━━━ TASK MATERIAL ━━━

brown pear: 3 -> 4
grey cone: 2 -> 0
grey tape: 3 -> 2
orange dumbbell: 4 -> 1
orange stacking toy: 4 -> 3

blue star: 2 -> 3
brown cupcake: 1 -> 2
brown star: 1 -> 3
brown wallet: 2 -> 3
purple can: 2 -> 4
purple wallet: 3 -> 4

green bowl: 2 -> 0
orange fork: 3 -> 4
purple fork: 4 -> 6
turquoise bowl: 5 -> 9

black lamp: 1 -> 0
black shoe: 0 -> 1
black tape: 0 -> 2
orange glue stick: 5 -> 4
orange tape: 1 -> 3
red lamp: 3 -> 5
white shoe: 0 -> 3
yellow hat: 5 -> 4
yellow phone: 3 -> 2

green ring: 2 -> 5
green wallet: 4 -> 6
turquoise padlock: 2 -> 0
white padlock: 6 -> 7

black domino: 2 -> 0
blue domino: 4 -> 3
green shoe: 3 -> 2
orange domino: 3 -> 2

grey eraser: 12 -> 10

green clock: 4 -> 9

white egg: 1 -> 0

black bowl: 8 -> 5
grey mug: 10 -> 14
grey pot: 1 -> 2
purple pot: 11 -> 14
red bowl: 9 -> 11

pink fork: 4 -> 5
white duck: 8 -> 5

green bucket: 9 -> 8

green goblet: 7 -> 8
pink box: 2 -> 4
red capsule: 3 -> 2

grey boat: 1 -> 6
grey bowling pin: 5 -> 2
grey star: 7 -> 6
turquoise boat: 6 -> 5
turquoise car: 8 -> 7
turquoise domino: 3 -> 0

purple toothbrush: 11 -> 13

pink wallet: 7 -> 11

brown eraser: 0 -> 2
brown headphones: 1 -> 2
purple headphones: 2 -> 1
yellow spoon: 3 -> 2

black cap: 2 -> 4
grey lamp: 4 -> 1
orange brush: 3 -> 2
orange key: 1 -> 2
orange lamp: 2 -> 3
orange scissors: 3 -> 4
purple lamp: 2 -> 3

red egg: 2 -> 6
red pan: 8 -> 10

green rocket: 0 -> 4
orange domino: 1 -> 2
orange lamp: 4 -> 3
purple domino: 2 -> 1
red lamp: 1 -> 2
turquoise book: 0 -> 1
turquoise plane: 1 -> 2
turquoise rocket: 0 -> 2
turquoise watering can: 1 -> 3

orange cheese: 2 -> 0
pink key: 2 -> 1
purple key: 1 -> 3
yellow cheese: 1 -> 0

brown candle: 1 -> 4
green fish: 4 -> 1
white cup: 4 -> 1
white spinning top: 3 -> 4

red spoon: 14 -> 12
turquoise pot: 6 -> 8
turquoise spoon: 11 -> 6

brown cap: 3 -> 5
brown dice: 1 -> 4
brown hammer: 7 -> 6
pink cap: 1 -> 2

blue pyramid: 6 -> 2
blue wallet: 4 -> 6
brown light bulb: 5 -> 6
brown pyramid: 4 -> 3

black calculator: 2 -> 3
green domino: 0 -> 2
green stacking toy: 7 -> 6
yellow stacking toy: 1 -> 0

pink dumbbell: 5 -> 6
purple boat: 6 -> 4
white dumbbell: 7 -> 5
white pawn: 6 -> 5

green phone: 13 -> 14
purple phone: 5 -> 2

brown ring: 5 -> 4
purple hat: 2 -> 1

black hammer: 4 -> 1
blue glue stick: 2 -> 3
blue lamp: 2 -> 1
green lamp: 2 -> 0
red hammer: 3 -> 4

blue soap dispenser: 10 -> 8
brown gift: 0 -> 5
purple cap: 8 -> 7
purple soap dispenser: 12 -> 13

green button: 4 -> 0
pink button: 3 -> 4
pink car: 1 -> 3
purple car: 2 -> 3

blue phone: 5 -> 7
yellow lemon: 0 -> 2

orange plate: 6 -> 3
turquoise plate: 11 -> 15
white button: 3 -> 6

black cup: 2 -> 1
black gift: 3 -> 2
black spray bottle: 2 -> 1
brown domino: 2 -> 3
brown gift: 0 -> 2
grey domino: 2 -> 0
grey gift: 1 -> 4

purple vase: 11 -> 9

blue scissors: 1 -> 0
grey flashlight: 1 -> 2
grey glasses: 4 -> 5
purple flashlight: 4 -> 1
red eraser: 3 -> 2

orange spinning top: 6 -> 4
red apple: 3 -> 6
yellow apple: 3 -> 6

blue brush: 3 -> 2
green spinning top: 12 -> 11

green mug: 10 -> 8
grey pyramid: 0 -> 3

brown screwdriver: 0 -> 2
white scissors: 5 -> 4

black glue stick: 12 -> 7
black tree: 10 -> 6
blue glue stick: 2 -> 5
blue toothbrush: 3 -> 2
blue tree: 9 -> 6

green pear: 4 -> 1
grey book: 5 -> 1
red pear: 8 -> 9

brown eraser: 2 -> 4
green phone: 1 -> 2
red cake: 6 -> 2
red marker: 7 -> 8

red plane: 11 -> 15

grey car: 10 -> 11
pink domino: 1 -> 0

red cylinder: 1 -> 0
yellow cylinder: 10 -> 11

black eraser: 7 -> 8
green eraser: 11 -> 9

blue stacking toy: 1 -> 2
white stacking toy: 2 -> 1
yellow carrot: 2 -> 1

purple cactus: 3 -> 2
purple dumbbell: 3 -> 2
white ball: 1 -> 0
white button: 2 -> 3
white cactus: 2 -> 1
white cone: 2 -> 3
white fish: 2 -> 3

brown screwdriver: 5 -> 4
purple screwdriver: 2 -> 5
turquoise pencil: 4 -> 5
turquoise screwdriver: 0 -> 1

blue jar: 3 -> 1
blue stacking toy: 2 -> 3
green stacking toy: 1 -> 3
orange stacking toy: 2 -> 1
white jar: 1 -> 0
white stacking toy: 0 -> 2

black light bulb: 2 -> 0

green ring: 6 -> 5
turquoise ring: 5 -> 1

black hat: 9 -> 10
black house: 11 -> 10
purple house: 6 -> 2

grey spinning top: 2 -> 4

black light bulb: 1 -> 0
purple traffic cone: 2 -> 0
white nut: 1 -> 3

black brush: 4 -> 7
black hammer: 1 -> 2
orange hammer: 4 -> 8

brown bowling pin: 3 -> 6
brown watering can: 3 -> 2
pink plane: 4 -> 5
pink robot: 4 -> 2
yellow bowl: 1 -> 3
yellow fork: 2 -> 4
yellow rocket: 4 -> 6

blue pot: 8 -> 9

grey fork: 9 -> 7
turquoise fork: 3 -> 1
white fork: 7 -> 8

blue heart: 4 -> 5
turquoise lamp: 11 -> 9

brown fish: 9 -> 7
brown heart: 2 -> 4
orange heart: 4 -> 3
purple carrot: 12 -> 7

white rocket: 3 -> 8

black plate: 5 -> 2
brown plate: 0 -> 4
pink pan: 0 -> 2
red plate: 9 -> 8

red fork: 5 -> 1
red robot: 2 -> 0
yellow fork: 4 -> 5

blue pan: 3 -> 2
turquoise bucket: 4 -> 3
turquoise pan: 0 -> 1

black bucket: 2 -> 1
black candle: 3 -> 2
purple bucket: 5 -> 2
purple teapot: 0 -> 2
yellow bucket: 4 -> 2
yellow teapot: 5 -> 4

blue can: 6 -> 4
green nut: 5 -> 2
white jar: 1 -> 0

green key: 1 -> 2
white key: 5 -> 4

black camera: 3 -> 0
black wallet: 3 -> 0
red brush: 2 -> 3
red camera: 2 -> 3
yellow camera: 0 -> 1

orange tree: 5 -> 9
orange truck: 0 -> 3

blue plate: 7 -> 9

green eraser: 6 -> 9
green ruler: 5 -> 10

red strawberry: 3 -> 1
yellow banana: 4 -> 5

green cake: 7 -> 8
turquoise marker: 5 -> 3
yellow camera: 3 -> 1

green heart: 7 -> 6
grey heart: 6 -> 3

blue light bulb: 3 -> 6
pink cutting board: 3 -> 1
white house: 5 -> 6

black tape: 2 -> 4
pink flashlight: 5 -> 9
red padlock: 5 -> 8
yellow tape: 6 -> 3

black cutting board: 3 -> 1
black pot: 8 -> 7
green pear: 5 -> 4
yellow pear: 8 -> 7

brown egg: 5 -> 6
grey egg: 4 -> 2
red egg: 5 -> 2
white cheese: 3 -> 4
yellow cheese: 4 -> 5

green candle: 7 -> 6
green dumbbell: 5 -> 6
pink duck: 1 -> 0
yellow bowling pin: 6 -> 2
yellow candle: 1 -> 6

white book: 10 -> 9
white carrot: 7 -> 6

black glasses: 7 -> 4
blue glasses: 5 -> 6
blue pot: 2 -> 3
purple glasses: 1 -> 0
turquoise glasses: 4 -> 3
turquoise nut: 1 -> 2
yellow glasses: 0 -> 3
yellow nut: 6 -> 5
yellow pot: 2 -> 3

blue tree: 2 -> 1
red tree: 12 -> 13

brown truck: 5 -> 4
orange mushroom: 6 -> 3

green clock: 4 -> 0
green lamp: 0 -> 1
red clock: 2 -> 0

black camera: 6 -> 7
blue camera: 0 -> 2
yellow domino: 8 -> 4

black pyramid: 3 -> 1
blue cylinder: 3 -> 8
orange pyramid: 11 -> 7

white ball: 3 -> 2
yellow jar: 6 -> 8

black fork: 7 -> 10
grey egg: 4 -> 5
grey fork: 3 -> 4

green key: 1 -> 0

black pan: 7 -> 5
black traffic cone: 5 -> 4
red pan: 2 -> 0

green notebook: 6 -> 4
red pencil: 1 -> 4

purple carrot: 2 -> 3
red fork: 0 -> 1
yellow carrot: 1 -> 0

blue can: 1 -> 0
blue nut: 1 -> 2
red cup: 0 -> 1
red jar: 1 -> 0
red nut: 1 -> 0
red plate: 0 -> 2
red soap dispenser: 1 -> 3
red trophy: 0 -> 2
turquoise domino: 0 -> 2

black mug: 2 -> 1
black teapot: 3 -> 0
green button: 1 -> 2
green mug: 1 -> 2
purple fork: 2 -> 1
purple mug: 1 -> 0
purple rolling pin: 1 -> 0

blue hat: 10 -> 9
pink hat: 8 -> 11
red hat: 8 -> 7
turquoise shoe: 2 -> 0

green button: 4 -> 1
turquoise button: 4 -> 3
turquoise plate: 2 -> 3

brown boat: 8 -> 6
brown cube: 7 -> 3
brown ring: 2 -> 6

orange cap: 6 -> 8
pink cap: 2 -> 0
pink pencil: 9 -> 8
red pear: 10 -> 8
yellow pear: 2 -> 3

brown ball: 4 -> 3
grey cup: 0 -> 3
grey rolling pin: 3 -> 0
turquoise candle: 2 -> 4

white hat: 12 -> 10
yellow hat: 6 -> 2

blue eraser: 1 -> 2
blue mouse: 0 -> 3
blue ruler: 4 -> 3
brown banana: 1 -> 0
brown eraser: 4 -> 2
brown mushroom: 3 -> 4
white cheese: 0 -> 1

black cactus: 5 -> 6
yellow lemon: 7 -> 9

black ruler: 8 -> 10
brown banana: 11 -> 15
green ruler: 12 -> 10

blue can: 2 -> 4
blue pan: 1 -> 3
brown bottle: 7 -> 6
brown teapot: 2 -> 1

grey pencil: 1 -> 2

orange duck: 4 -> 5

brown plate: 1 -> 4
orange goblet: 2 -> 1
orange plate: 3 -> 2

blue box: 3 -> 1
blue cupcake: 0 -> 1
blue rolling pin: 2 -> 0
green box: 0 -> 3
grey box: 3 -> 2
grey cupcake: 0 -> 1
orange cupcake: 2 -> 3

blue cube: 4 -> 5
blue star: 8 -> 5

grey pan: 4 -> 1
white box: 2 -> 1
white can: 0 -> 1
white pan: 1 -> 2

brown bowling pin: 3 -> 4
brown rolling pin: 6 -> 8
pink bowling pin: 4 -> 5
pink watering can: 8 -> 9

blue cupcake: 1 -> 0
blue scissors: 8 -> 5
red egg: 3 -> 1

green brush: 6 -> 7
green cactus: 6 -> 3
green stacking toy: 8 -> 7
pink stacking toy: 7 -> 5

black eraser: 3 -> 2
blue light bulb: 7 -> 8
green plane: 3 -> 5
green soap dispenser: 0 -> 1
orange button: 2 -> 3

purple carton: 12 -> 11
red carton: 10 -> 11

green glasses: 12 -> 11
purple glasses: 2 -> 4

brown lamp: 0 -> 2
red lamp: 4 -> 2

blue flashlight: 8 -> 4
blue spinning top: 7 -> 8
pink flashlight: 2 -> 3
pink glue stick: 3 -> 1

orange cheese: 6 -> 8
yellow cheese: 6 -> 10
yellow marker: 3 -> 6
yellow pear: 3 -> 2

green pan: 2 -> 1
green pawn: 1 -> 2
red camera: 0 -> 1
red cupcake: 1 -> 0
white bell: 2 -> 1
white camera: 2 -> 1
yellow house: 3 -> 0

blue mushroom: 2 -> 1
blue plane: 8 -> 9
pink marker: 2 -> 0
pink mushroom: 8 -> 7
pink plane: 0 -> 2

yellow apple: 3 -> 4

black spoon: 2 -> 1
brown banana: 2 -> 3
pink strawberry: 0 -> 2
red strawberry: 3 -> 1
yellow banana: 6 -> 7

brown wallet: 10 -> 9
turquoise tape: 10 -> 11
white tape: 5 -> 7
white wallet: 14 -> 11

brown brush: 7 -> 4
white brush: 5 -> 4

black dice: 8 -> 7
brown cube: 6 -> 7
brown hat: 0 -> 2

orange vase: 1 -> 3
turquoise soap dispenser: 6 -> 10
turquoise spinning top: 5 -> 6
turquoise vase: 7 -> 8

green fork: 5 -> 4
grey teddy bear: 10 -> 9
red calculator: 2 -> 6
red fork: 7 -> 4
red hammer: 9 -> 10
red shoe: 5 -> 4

━━━

Would you copy each line of the records that contains "ball"?

◆ EXERCISE OUTPUT
white ball: 1 -> 0
white ball: 3 -> 2
brown ball: 4 -> 3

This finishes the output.